Task to complete>
Each record has to be returned exactly as it appears.

►

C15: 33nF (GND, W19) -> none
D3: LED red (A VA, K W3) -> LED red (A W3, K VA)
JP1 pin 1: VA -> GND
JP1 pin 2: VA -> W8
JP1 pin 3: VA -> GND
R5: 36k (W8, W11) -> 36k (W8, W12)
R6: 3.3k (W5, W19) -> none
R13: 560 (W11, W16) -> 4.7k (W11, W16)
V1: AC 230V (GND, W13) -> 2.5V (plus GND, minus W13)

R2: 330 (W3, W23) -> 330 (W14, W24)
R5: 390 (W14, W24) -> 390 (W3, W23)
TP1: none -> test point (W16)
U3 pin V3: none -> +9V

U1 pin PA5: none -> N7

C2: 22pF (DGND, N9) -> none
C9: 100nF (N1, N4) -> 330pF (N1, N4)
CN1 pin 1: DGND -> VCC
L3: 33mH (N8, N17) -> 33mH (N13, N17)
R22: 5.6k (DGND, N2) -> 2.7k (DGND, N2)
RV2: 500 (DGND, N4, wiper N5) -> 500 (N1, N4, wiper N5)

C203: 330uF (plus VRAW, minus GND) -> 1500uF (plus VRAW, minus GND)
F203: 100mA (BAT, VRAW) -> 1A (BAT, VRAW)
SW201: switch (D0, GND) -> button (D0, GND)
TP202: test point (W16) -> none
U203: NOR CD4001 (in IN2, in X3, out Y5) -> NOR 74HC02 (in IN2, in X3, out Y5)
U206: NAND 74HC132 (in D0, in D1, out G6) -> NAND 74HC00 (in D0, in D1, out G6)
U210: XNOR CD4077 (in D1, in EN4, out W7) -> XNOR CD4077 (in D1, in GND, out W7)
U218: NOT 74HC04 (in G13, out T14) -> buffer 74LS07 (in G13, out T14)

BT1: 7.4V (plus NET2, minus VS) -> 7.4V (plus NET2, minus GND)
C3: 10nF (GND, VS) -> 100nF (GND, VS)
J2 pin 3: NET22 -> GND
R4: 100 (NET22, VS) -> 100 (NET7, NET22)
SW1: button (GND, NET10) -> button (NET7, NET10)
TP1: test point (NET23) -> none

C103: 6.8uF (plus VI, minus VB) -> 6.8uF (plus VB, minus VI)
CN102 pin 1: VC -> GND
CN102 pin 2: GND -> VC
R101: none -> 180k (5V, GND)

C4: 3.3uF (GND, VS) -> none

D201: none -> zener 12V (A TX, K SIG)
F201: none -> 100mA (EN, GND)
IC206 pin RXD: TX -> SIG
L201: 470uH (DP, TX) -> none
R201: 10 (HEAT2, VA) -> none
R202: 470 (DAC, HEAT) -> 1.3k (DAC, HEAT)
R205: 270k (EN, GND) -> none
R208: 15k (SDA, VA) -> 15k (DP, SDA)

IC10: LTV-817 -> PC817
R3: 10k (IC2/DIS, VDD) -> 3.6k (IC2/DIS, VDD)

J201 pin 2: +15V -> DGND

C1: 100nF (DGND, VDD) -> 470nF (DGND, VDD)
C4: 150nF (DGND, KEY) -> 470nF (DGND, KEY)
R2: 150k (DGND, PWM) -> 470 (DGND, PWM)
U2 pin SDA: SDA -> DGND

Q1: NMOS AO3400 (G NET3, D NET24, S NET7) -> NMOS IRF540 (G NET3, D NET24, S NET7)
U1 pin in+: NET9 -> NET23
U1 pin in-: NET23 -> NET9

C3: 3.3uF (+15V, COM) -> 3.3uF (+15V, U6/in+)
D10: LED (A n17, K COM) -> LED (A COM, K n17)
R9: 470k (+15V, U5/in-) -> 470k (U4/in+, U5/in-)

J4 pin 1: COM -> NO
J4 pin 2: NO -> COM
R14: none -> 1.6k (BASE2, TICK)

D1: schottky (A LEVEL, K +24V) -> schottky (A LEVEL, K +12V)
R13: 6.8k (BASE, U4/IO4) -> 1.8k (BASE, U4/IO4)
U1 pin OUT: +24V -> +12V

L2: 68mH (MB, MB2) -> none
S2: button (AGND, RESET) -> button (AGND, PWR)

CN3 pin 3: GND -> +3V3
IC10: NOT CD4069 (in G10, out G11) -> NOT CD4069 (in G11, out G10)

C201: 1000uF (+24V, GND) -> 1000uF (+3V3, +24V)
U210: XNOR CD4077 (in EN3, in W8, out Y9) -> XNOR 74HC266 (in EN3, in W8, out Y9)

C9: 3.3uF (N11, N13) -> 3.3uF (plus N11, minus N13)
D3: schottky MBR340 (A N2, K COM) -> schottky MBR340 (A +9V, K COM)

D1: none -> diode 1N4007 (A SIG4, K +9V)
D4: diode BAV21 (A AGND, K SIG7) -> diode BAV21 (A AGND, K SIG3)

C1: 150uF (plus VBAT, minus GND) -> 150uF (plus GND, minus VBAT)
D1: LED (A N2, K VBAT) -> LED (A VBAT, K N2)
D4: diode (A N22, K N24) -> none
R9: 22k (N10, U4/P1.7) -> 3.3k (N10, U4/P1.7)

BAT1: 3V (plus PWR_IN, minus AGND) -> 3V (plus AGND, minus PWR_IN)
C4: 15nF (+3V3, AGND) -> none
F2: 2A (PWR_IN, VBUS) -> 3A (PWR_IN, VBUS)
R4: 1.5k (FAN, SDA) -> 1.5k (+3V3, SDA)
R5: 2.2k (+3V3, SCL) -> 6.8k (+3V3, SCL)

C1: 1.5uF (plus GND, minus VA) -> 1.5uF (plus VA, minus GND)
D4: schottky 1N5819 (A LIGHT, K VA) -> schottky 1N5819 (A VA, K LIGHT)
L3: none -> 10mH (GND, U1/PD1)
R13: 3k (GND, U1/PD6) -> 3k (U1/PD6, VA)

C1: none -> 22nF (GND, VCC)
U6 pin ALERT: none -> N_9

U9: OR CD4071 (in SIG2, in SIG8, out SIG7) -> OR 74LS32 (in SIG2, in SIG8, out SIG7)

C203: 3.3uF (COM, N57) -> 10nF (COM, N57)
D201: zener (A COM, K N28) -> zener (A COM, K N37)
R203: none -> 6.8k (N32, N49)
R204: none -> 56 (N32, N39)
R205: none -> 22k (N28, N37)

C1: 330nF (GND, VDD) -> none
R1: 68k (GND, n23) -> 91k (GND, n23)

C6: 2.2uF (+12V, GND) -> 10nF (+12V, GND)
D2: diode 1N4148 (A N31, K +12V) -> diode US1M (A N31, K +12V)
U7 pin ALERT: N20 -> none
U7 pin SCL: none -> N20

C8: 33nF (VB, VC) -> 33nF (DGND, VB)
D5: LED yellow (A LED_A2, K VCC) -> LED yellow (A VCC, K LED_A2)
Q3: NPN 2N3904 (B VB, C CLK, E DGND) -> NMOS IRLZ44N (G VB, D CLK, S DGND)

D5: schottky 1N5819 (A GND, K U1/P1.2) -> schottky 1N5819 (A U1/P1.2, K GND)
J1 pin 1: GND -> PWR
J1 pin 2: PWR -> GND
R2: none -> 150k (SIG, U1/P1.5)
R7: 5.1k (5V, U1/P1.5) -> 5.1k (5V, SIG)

◄

Solution to this problem>
C15: 33nF (GND, W19) -> none
D3: LED red (A VA, K W3) -> LED red (A W3, K VA)
JP1 pin 1: VA -> GND
JP1 pin 2: VA -> W8
JP1 pin 3: VA -> GND
R5: 36k (W8, W11) -> 36k (W8, W12)
R6: 3.3k (W5, W19) -> none
R13: 560 (W11, W16) -> 4.7k (W11, W16)
V1: AC 230V (GND, W13) -> 2.5V (plus GND, minus W13)

R2: 330 (W3, W23) -> 330 (W14, W24)
R5: 390 (W14, W24) -> 390 (W3, W23)
TP1: none -> test point (W16)
U3 pin V3: none -> +9V

U1 pin PA5: none -> N7

C2: 22pF (DGND, N9) -> none
C9: 100nF (N1, N4) -> 330pF (N1, N4)
CN1 pin 1: DGND -> VCC
L3: 33mH (N8, N17) -> 33mH (N13, N17)
R22: 5.6k (DGND, N2) -> 2.7k (DGND, N2)
RV2: 500 (DGND, N4, wiper N5) -> 500 (N1, N4, wiper N5)

C203: 330uF (plus VRAW, minus GND) -> 1500uF (plus VRAW, minus GND)
F203: 100mA (BAT, VRAW) -> 1A (BAT, VRAW)
SW201: switch (D0, GND) -> button (D0, GND)
TP202: test point (W16) -> none
U203: NOR CD4001 (in IN2, in X3, out Y5) -> NOR 74HC02 (in IN2, in X3, out Y5)
U206: NAND 74HC132 (in D0, in D1, out G6) -> NAND 74HC00 (in D0, in D1, out G6)
U210: XNOR CD4077 (in D1, in EN4, out W7) -> XNOR CD4077 (in D1, in GND, out W7)
U218: NOT 74HC04 (in G13, out T14) -> buffer 74LS07 (in G13, out T14)

BT1: 7.4V (plus NET2, minus VS) -> 7.4V (plus NET2, minus GND)
C3: 10nF (GND, VS) -> 100nF (GND, VS)
J2 pin 3: NET22 -> GND
R4: 100 (NET22, VS) -> 100 (NET7, NET22)
SW1: button (GND, NET10) -> button (NET7, NET10)
TP1: test point (NET23) -> none

C103: 6.8uF (plus VI, minus VB) -> 6.8uF (plus VB, minus VI)
CN102 pin 1: VC -> GND
CN102 pin 2: GND -> VC
R101: none -> 180k (5V, GND)

C4: 3.3uF (GND, VS) -> none

D201: none -> zener 12V (A TX, K SIG)
F201: none -> 100mA (EN, GND)
IC206 pin RXD: TX -> SIG
L201: 470uH (DP, TX) -> none
R201: 10 (HEAT2, VA) -> none
R202: 470 (DAC, HEAT) -> 1.3k (DAC, HEAT)
R205: 270k (EN, GND) -> none
R208: 15k (SDA, VA) -> 15k (DP, SDA)

IC10: LTV-817 -> PC817
R3: 10k (IC2/DIS, VDD) -> 3.6k (IC2/DIS, VDD)

J201 pin 2: +15V -> DGND

C1: 100nF (DGND, VDD) -> 470nF (DGND, VDD)
C4: 150nF (DGND, KEY) -> 470nF (DGND, KEY)
R2: 150k (DGND, PWM) -> 470 (DGND, PWM)
U2 pin SDA: SDA -> DGND

Q1: NMOS AO3400 (G NET3, D NET24, S NET7) -> NMOS IRF540 (G NET3, D NET24, S NET7)
U1 pin in+: NET9 -> NET23
U1 pin in-: NET23 -> NET9

C3: 3.3uF (+15V, COM) -> 3.3uF (+15V, U6/in+)
D10: LED (A n17, K COM) -> LED (A COM, K n17)
R9: 470k (+15V, U5/in-) -> 470k (U4/in+, U5/in-)

J4 pin 1: COM -> NO
J4 pin 2: NO -> COM
R14: none -> 1.6k (BASE2, TICK)

D1: schottky (A LEVEL, K +24V) -> schottky (A LEVEL, K +12V)
R13: 6.8k (BASE, U4/IO4) -> 1.8k (BASE, U4/IO4)
U1 pin OUT: +24V -> +12V

L2: 68mH (MB, MB2) -> none
S2: button (AGND, RESET) -> button (AGND, PWR)

CN3 pin 3: GND -> +3V3
IC10: NOT CD4069 (in G10, out G11) -> NOT CD4069 (in G11, out G10)

C201: 1000uF (+24V, GND) -> 1000uF (+3V3, +24V)
U210: XNOR CD4077 (in EN3, in W8, out Y9) -> XNOR 74HC266 (in EN3, in W8, out Y9)

C9: 3.3uF (N11, N13) -> 3.3uF (plus N11, minus N13)
D3: schottky MBR340 (A N2, K COM) -> schottky MBR340 (A +9V, K COM)

D1: none -> diode 1N4007 (A SIG4, K +9V)
D4: diode BAV21 (A AGND, K SIG7) -> diode BAV21 (A AGND, K SIG3)

C1: 150uF (plus VBAT, minus GND) -> 150uF (plus GND, minus VBAT)
D1: LED (A N2, K VBAT) -> LED (A VBAT, K N2)
D4: diode (A N22, K N24) -> none
R9: 22k (N10, U4/P1.7) -> 3.3k (N10, U4/P1.7)

BAT1: 3V (plus PWR_IN, minus AGND) -> 3V (plus AGND, minus PWR_IN)
C4: 15nF (+3V3, AGND) -> none
F2: 2A (PWR_IN, VBUS) -> 3A (PWR_IN, VBUS)
R4: 1.5k (FAN, SDA) -> 1.5k (+3V3, SDA)
R5: 2.2k (+3V3, SCL) -> 6.8k (+3V3, SCL)

C1: 1.5uF (plus GND, minus VA) -> 1.5uF (plus VA, minus GND)
D4: schottky 1N5819 (A LIGHT, K VA) -> schottky 1N5819 (A VA, K LIGHT)
L3: none -> 10mH (GND, U1/PD1)
R13: 3k (GND, U1/PD6) -> 3k (U1/PD6, VA)

C1: none -> 22nF (GND, VCC)
U6 pin ALERT: none -> N_9

U9: OR CD4071 (in SIG2, in SIG8, out SIG7) -> OR 74LS32 (in SIG2, in SIG8, out SIG7)

C203: 3.3uF (COM, N57) -> 10nF (COM, N57)
D201: zener (A COM, K N28) -> zener (A COM, K N37)
R203: none -> 6.8k (N32, N49)
R204: none -> 56 (N32, N39)
R205: none -> 22k (N28, N37)

C1: 330nF (GND, VDD) -> none
R1: 68k (GND, n23) -> 91k (GND, n23)

C6: 2.2uF (+12V, GND) -> 10nF (+12V, GND)
D2: diode 1N4148 (A N31, K +12V) -> diode US1M (A N31, K +12V)
U7 pin ALERT: N20 -> none
U7 pin SCL: none -> N20

C8: 33nF (VB, VC) -> 33nF (DGND, VB)
D5: LED yellow (A LED_A2, K VCC) -> LED yellow (A VCC, K LED_A2)
Q3: NPN 2N3904 (B VB, C CLK, E DGND) -> NMOS IRLZ44N (G VB, D CLK, S DGND)

D5: schottky 1N5819 (A GND, K U1/P1.2) -> schottky 1N5819 (A U1/P1.2, K GND)
J1 pin 1: GND -> PWR
J1 pin 2: PWR -> GND
R2: none -> 150k (SIG, U1/P1.5)
R7: 5.1k (5V, U1/P1.5) -> 5.1k (5V, SIG)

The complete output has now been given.